[What you will do]: Could you please transcribe the data exactly, without the pictures?

[Task inputs]:

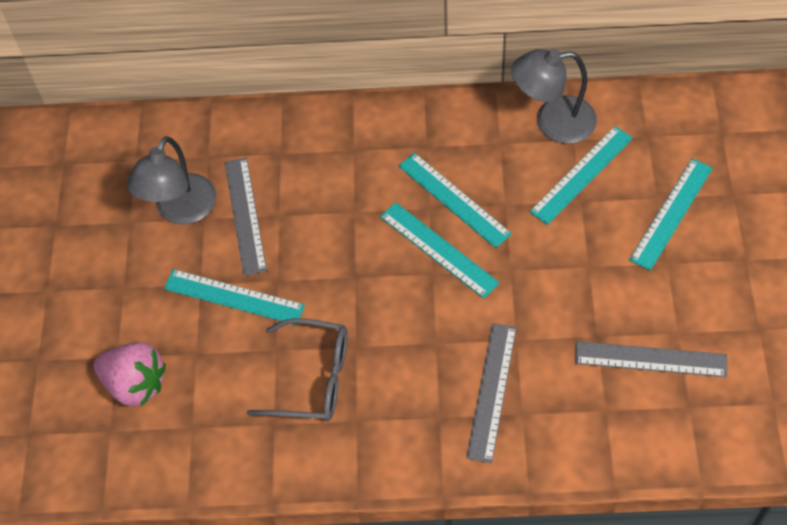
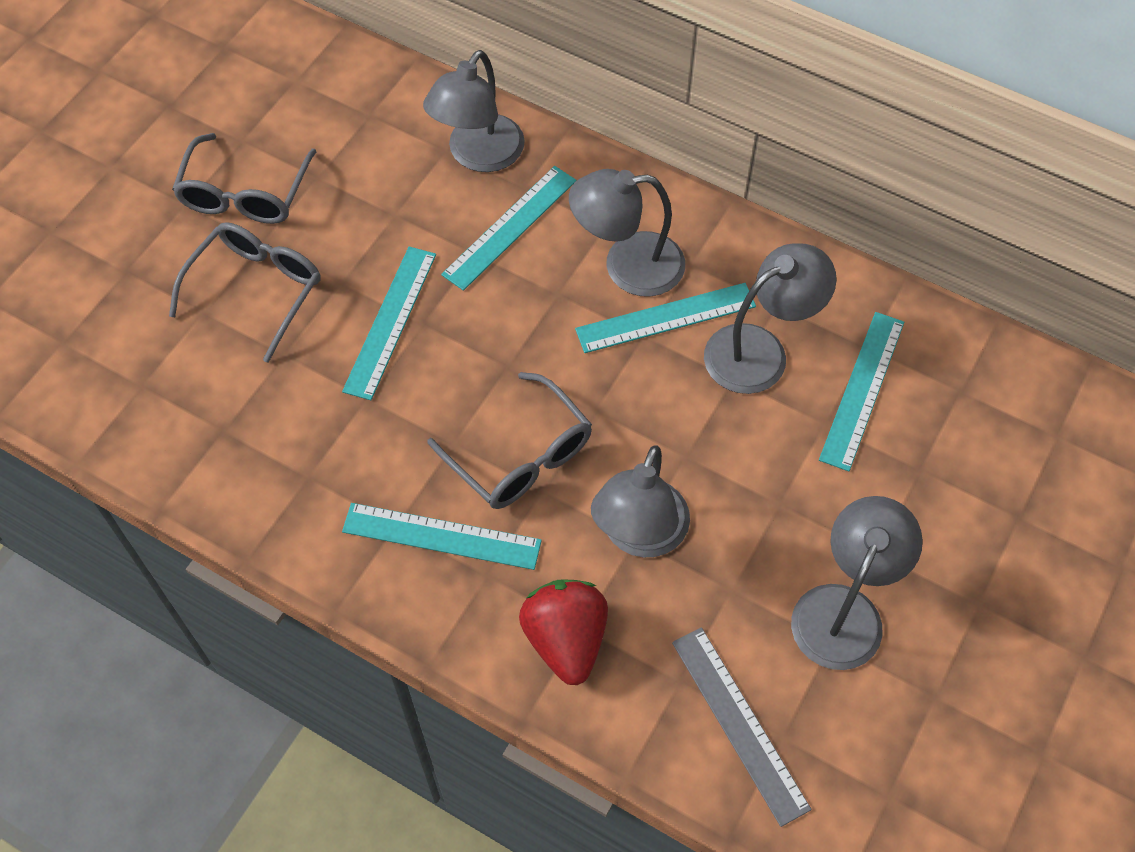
grey glasses: [248,318,348,421] = 1 -> [169,222,321,363] [172,133,316,224] [427,372,592,509] = 3
grey lamp: [127,136,216,224] [511,49,597,144] = 2 -> [423,50,525,172] [569,169,685,297] [591,445,690,557] [704,243,837,394] [791,496,923,670] = 5
grey ruler: [225,158,267,276] [466,323,517,463] [575,341,727,377] = 3 -> [672,627,812,827] = 1
pink strawberry: [93,342,166,406] = 1 -> none = 0
red strawberry: none = 0 -> [519,579,608,685] = 1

[Output for this task]:
grey glasses: [248,318,348,421] = 1 -> [169,222,321,363] [172,133,316,224] [427,372,592,509] = 3
grey lamp: [127,136,216,224] [511,49,597,144] = 2 -> [423,50,525,172] [569,169,685,297] [591,445,690,557] [704,243,837,394] [791,496,923,670] = 5
grey ruler: [225,158,267,276] [466,323,517,463] [575,341,727,377] = 3 -> [672,627,812,827] = 1
pink strawberry: [93,342,166,406] = 1 -> none = 0
red strawberry: none = 0 -> [519,579,608,685] = 1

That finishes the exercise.